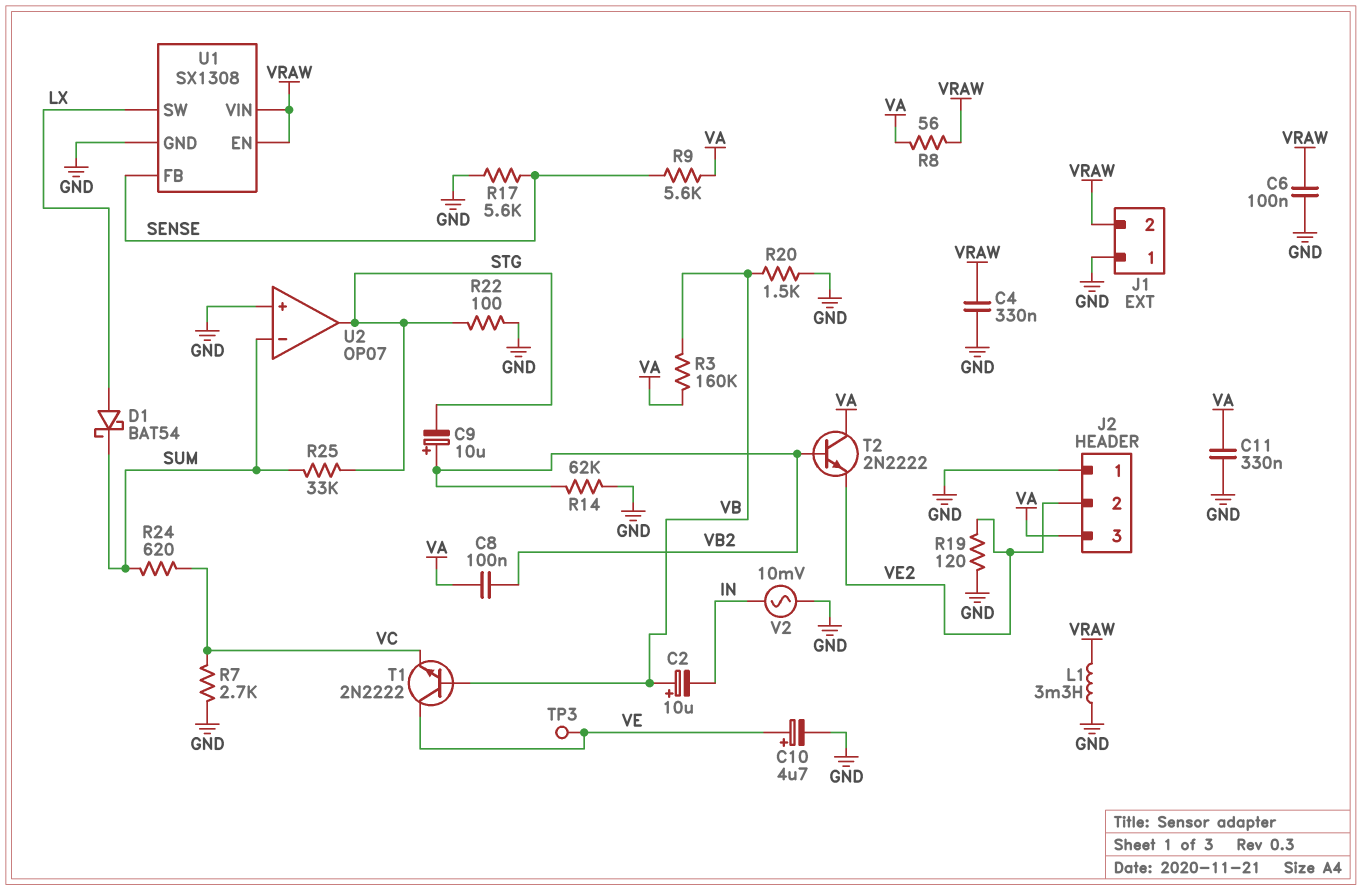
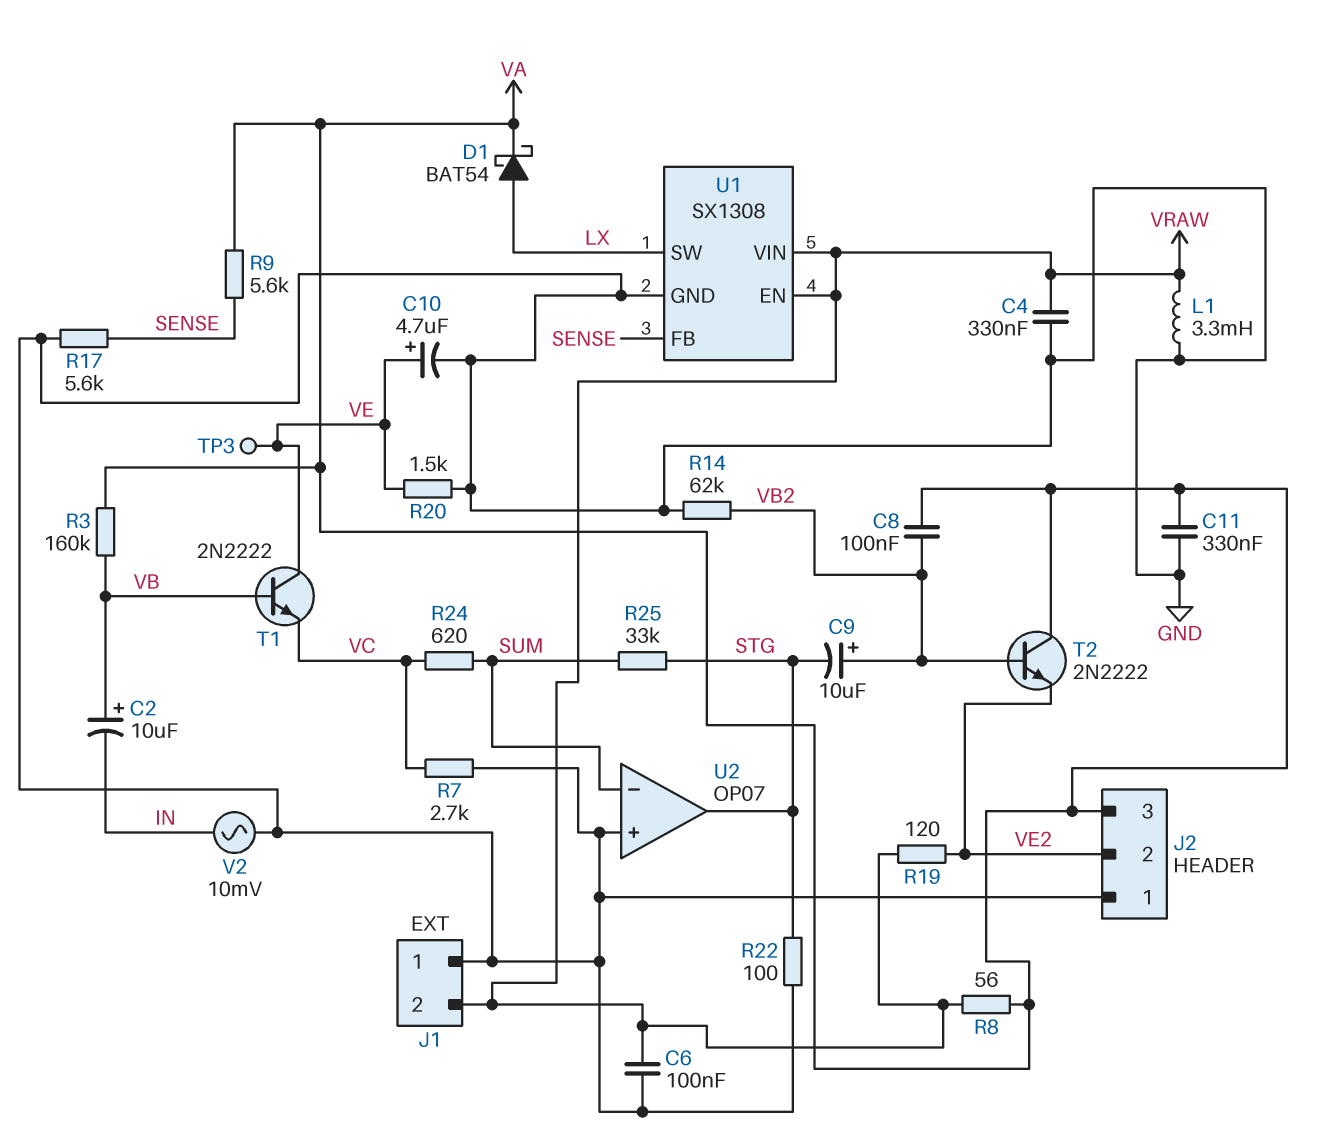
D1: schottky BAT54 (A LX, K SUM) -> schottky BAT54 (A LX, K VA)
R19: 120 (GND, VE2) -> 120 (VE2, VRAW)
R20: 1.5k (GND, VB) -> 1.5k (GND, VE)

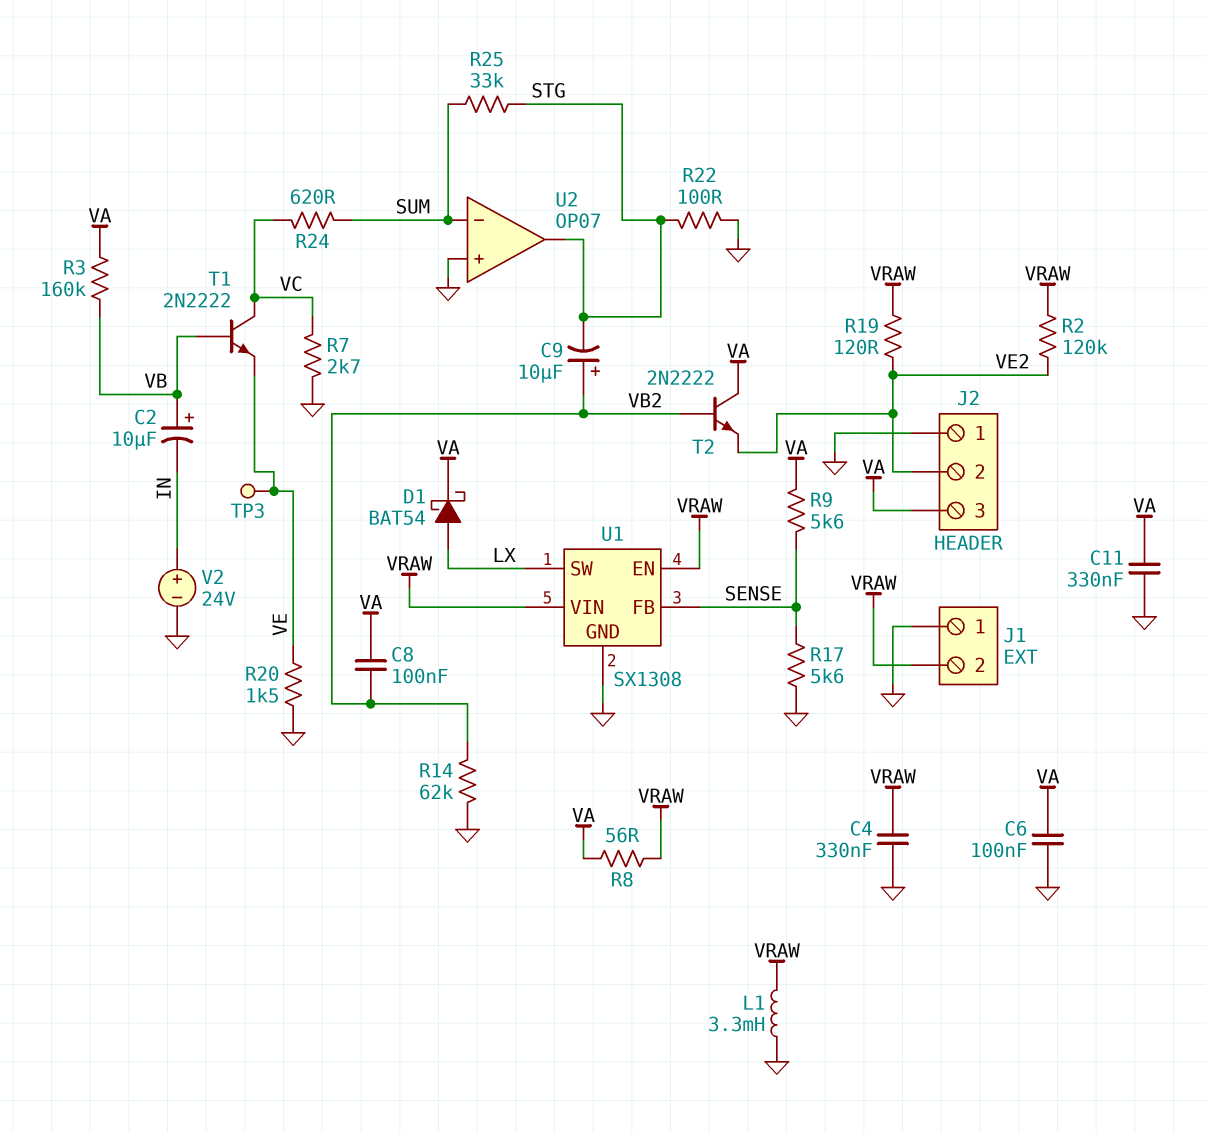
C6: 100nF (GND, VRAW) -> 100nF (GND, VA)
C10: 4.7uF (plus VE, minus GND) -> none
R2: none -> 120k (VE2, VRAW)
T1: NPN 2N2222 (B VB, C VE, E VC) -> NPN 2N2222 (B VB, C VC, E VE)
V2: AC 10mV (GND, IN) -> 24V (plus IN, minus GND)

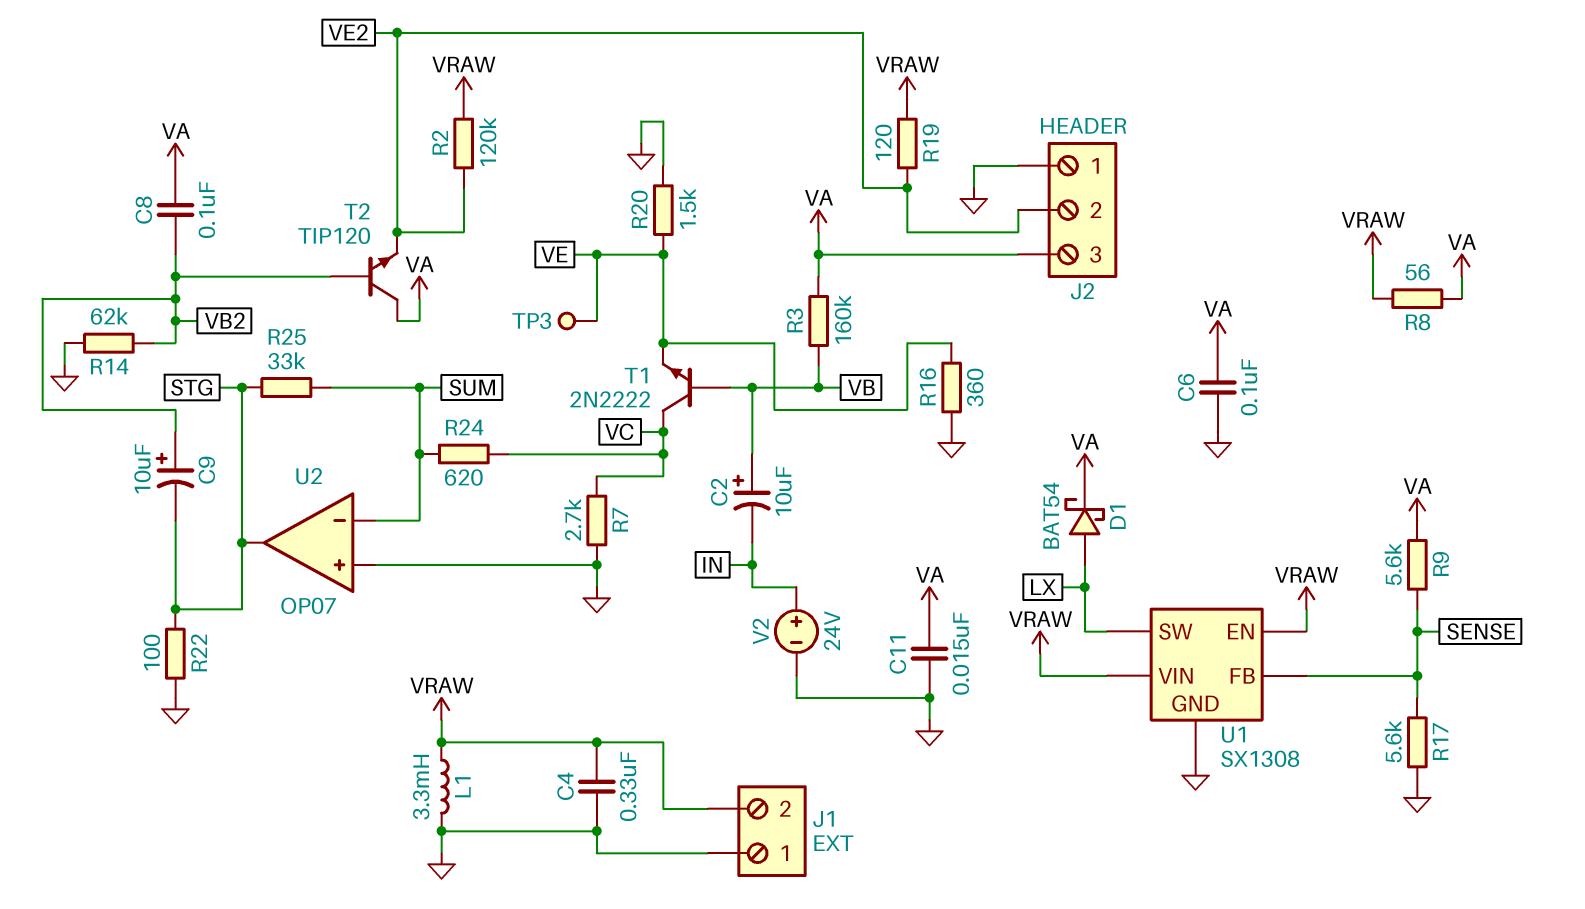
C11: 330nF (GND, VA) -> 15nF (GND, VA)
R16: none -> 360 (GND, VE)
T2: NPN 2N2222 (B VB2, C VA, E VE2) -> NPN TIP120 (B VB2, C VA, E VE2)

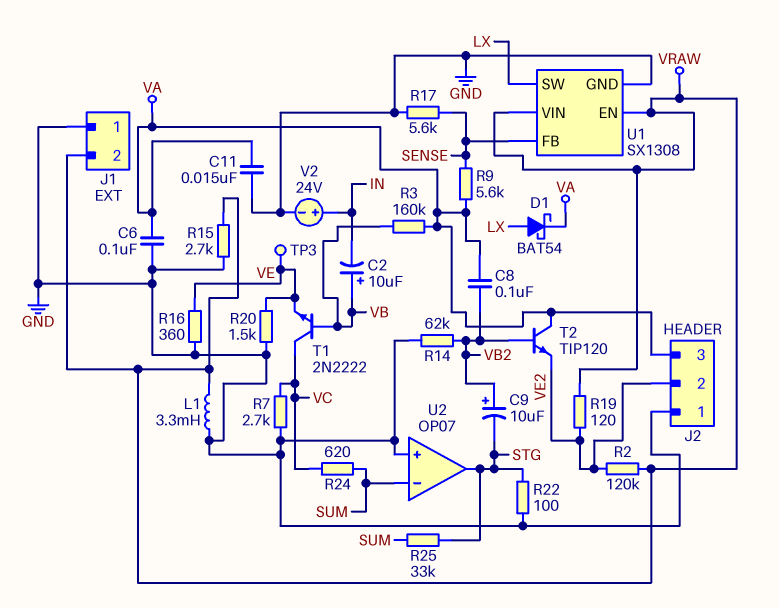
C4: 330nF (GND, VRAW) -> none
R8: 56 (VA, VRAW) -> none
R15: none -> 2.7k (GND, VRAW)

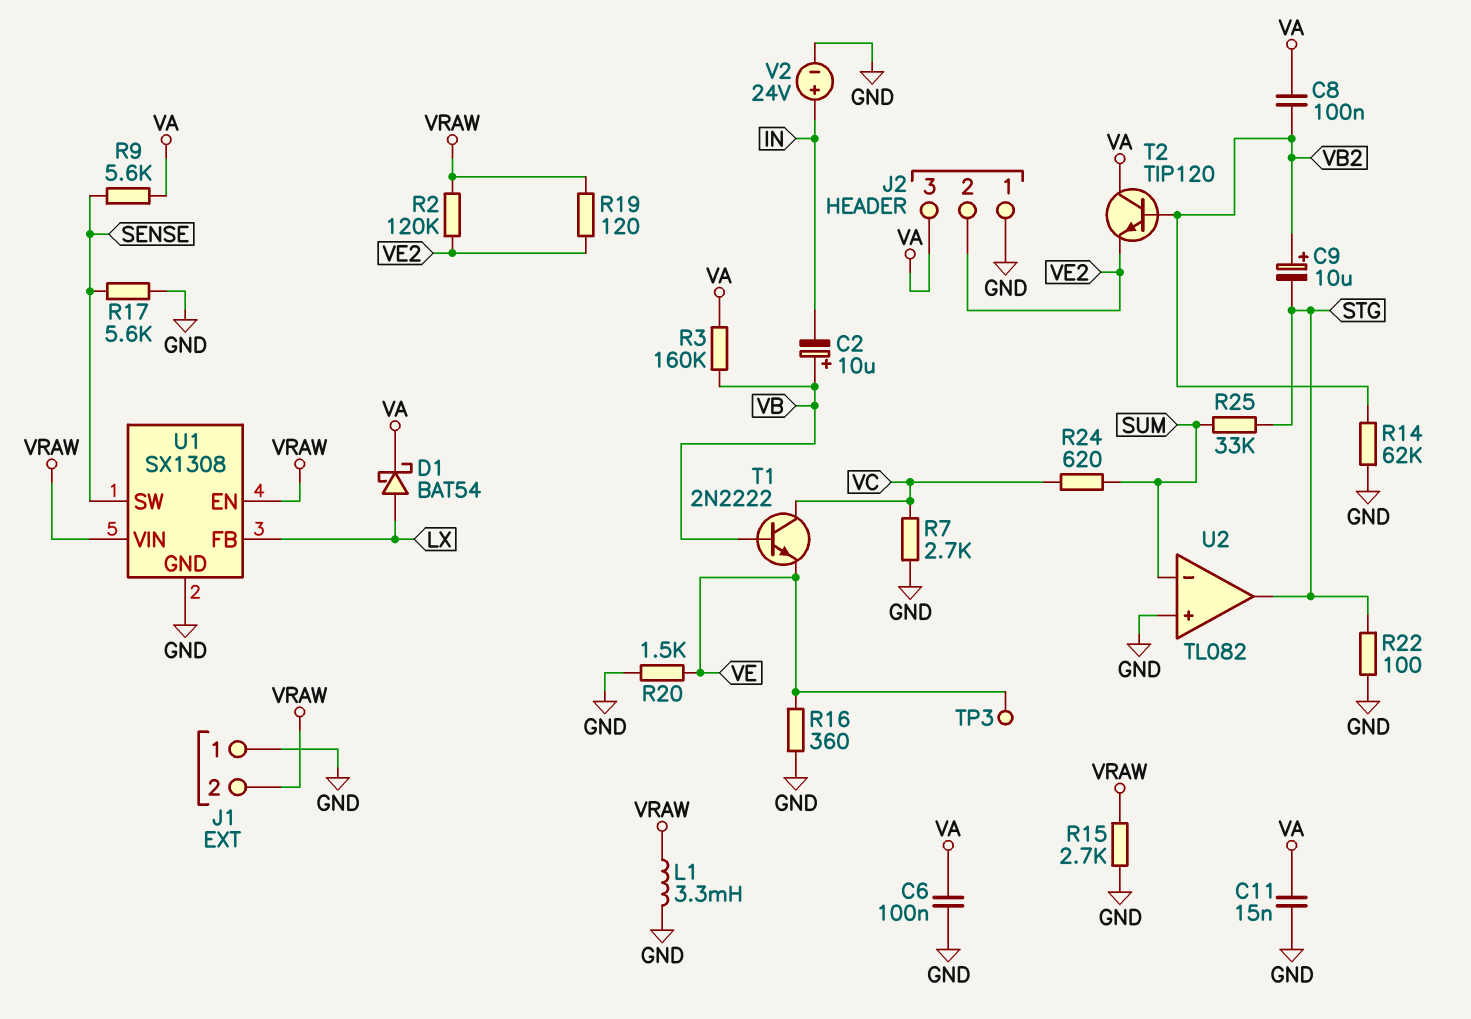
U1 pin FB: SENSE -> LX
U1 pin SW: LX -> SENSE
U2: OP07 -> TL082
────────────────────
◆ PROBLEM DESCRIPTION: Write out exactly, and only, the lines running from the line with "C6: 100nF (GND, VRAW) -> 100nF (GND, VA)" to the last line above, both included, with all pictures omitted.

◆ WRITTEN SOLUTION:
C6: 100nF (GND, VRAW) -> 100nF (GND, VA)
C10: 4.7uF (plus VE, minus GND) -> none
R2: none -> 120k (VE2, VRAW)
T1: NPN 2N2222 (B VB, C VE, E VC) -> NPN 2N2222 (B VB, C VC, E VE)
V2: AC 10mV (GND, IN) -> 24V (plus IN, minus GND)

C11: 330nF (GND, VA) -> 15nF (GND, VA)
R16: none -> 360 (GND, VE)
T2: NPN 2N2222 (B VB2, C VA, E VE2) -> NPN TIP120 (B VB2, C VA, E VE2)

C4: 330nF (GND, VRAW) -> none
R8: 56 (VA, VRAW) -> none
R15: none -> 2.7k (GND, VRAW)

U1 pin FB: SENSE -> LX
U1 pin SW: LX -> SENSE
U2: OP07 -> TL082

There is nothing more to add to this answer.